======== DATASET RECORDS

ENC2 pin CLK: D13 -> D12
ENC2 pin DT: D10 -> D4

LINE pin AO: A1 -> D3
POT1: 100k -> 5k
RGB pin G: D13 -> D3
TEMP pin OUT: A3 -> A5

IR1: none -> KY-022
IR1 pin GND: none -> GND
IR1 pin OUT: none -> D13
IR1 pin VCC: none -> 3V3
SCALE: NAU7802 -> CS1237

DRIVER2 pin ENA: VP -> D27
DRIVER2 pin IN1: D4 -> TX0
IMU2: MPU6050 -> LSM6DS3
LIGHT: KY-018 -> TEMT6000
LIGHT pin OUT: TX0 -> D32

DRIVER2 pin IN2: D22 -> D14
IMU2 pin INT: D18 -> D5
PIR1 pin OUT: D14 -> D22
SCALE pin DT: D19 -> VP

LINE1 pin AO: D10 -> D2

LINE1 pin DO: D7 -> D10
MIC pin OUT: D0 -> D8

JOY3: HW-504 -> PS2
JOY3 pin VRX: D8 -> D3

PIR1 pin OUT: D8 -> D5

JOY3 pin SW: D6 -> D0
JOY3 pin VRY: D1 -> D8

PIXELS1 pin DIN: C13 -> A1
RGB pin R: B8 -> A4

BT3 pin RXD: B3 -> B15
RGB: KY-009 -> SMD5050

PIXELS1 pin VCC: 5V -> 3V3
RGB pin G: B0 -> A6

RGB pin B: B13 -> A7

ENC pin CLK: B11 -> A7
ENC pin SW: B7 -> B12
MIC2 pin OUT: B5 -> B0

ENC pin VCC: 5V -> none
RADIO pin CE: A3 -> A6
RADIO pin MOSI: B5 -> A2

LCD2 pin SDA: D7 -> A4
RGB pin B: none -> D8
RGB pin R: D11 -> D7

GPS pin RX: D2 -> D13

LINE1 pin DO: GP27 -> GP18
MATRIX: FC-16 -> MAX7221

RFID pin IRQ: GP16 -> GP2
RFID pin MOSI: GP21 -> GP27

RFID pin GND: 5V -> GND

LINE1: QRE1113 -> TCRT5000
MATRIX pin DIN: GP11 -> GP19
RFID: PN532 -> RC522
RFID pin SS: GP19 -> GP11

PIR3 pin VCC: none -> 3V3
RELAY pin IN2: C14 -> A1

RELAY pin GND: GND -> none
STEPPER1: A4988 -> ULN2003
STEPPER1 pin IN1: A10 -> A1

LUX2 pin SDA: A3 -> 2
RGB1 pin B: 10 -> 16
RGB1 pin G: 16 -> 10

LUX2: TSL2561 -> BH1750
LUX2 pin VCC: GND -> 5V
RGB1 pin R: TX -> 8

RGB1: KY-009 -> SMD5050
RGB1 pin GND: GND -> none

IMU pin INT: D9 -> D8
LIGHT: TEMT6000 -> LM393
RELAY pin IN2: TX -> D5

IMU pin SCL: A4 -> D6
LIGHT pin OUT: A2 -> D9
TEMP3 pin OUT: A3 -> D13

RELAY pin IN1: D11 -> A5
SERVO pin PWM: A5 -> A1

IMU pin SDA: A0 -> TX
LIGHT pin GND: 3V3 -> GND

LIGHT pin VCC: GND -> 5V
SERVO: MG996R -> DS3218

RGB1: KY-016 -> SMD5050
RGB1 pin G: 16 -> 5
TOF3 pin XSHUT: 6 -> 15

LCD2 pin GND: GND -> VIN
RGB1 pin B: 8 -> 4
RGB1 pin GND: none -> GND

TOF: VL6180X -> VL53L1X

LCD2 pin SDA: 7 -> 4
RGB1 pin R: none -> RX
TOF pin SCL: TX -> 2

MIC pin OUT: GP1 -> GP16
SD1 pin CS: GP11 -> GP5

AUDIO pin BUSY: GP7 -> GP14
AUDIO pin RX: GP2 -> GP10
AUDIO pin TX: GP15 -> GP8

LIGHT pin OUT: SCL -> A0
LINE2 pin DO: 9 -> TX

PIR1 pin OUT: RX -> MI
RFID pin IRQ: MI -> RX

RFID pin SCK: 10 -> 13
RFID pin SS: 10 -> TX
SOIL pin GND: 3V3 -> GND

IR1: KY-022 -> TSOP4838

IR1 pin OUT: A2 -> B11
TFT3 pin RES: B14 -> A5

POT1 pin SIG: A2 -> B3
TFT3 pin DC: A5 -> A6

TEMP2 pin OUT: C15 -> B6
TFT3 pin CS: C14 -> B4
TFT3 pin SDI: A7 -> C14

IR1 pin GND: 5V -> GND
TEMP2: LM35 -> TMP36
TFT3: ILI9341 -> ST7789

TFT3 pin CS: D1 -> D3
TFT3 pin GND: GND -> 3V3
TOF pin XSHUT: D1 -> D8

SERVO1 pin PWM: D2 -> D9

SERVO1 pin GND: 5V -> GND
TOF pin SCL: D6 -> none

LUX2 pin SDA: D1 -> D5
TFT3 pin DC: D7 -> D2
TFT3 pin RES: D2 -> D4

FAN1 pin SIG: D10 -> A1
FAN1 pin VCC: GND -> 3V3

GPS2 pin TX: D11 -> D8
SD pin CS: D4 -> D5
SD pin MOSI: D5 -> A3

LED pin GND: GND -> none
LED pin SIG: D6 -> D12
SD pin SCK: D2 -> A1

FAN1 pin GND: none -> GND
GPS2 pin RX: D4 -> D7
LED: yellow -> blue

================

WHAT TO DO:
Return the lines above that include the string "MATRIX".

OUTPUT FOR THIS TASK:
MATRIX: FC-16 -> MAX7221
MATRIX pin DIN: GP11 -> GP19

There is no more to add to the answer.